Problem description:
Only one portion of the data is to be written out: from the line bearing "black duck: 2 -> 3" through the line bearing "turquoise shoe: 1 -> 0". Write it exactly as it appears.

Information given:

------------------------

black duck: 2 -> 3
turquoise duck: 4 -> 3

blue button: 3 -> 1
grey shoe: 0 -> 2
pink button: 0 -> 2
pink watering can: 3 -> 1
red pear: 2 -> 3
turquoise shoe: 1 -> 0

------------------------

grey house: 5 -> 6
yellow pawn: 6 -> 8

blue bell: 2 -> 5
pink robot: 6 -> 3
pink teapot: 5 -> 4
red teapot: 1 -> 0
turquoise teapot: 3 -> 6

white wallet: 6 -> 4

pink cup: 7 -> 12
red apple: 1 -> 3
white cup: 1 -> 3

------------------------

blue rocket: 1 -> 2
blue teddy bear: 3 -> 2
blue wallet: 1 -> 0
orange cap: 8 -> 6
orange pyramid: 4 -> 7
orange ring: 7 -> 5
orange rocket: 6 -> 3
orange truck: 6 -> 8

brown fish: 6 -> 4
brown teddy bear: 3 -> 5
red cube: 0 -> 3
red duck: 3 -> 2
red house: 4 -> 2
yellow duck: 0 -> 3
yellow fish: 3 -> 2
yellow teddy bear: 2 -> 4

------------------------

Response to the task:
black duck: 2 -> 3
turquoise duck: 4 -> 3

blue button: 3 -> 1
grey shoe: 0 -> 2
pink button: 0 -> 2
pink watering can: 3 -> 1
red pear: 2 -> 3
turquoise shoe: 1 -> 0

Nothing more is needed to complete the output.